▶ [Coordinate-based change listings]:
********

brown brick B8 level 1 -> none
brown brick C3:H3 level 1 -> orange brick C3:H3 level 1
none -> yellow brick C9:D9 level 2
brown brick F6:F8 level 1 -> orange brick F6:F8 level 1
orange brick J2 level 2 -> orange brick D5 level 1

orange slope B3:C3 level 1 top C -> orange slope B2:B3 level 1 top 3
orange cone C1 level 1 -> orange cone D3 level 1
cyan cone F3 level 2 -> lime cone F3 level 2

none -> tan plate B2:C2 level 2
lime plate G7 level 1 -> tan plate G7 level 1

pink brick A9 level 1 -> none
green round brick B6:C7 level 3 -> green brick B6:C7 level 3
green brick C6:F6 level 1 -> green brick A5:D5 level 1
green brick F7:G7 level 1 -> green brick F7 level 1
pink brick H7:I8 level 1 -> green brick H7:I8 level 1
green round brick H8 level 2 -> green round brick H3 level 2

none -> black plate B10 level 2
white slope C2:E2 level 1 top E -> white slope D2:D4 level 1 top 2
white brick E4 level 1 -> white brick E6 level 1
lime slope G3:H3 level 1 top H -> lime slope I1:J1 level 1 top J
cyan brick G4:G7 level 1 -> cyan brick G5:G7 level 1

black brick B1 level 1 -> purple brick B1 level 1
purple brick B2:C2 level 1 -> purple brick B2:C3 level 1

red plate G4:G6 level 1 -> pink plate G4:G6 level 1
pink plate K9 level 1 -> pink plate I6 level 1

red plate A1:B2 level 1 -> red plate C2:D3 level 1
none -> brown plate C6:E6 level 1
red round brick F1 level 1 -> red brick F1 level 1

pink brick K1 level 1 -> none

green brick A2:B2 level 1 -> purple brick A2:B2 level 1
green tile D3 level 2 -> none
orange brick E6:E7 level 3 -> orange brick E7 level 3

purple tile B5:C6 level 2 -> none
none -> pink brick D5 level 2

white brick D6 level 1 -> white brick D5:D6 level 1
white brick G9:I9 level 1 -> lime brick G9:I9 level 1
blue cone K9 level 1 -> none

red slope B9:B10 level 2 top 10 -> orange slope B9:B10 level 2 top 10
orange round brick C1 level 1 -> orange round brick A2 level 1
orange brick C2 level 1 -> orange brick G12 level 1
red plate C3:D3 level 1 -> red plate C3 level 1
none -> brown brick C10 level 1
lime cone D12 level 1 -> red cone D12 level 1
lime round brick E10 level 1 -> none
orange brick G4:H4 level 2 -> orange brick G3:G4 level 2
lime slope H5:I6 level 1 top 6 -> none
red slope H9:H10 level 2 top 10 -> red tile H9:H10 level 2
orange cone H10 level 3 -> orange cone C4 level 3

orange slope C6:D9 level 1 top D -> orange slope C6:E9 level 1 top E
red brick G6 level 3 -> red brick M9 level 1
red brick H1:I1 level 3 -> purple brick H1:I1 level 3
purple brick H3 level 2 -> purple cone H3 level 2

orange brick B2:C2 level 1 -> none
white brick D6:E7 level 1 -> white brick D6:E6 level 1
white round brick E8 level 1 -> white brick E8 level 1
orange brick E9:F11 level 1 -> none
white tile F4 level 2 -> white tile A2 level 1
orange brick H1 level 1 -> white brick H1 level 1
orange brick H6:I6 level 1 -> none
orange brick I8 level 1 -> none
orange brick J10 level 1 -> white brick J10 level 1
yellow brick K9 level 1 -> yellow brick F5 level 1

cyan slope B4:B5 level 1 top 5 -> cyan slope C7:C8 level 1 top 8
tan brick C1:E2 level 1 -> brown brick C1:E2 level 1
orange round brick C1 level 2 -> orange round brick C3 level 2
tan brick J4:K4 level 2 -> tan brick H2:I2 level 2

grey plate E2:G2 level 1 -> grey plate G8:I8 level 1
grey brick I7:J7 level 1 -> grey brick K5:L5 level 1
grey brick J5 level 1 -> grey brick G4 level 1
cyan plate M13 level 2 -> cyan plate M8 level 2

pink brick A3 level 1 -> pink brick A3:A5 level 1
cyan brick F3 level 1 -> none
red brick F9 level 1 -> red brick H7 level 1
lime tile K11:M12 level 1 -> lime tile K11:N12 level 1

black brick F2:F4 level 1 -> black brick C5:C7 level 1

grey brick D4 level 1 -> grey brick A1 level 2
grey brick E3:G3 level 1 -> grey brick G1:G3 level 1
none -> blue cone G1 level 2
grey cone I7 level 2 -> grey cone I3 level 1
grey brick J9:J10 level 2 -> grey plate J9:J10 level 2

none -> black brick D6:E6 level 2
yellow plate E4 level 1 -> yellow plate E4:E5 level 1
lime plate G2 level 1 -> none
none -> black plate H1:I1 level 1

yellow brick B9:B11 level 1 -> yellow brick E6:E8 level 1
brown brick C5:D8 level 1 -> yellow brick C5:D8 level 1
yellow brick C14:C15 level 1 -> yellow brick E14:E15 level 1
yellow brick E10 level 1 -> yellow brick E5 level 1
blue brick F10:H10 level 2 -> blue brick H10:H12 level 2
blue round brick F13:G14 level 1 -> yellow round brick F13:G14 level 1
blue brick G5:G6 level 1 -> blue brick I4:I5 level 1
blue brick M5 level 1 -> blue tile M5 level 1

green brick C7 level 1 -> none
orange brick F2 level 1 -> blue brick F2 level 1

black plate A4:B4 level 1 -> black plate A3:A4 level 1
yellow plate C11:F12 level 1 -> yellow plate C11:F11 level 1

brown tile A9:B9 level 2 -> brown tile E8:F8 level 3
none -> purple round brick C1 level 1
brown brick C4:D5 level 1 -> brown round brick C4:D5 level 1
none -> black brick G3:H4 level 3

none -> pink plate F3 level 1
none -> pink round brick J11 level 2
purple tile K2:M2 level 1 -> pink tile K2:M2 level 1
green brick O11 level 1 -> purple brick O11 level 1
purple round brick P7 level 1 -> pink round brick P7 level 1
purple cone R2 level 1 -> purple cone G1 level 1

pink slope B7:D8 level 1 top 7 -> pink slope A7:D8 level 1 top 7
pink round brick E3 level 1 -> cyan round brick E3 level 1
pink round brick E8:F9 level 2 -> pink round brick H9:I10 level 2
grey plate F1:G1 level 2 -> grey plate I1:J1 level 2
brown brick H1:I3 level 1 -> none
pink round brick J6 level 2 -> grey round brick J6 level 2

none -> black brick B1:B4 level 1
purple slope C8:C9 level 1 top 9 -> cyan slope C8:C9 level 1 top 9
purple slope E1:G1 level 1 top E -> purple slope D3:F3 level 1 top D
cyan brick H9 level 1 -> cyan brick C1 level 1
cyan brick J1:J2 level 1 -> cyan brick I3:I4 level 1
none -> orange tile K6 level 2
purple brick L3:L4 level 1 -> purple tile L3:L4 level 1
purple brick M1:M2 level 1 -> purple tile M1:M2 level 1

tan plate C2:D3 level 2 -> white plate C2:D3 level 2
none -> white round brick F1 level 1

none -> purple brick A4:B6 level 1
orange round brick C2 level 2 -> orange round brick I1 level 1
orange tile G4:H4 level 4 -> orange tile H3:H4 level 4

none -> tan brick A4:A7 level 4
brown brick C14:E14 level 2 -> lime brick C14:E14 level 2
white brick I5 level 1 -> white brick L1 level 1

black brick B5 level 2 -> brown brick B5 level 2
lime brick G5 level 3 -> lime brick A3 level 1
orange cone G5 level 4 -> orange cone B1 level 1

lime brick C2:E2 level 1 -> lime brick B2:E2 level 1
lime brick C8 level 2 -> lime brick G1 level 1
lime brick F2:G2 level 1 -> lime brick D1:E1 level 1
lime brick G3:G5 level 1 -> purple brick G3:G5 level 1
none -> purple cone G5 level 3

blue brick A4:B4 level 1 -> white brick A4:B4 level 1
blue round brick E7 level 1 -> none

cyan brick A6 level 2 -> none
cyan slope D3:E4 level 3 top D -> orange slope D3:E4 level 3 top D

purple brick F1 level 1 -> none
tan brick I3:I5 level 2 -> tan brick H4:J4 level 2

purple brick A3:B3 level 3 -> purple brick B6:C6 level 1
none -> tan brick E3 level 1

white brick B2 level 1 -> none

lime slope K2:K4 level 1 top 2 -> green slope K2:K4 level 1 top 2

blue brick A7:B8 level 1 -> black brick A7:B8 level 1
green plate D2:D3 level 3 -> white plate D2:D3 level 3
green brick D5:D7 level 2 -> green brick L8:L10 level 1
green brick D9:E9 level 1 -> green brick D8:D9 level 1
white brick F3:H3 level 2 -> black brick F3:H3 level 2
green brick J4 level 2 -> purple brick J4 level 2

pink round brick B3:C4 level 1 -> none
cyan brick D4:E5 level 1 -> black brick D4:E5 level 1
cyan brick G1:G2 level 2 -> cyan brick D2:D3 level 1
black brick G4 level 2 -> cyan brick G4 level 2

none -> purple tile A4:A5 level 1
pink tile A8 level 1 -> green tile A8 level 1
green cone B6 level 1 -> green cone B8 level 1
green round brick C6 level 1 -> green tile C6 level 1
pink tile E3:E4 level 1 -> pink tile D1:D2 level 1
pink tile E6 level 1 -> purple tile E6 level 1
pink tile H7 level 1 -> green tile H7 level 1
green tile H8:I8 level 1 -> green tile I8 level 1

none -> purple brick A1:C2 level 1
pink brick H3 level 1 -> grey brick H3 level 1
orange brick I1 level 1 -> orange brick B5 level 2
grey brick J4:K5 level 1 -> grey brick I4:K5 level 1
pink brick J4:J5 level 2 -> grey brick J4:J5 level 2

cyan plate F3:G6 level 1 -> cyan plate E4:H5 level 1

********

▶ [EXERCISE DIRECTIONS]: Quote, with nothing altered, all lines from the start of the entries to the line that carries "white slope C2:E2", inclusive.

▶ [THE COMPLETED TASK]:
brown brick B8 level 1 -> none
brown brick C3:H3 level 1 -> orange brick C3:H3 level 1
none -> yellow brick C9:D9 level 2
brown brick F6:F8 level 1 -> orange brick F6:F8 level 1
orange brick J2 level 2 -> orange brick D5 level 1

orange slope B3:C3 level 1 top C -> orange slope B2:B3 level 1 top 3
orange cone C1 level 1 -> orange cone D3 level 1
cyan cone F3 level 2 -> lime cone F3 level 2

none -> tan plate B2:C2 level 2
lime plate G7 level 1 -> tan plate G7 level 1

pink brick A9 level 1 -> none
green round brick B6:C7 level 3 -> green brick B6:C7 level 3
green brick C6:F6 level 1 -> green brick A5:D5 level 1
green brick F7:G7 level 1 -> green brick F7 level 1
pink brick H7:I8 level 1 -> green brick H7:I8 level 1
green round brick H8 level 2 -> green round brick H3 level 2

none -> black plate B10 level 2
white slope C2:E2 level 1 top E -> white slope D2:D4 level 1 top 2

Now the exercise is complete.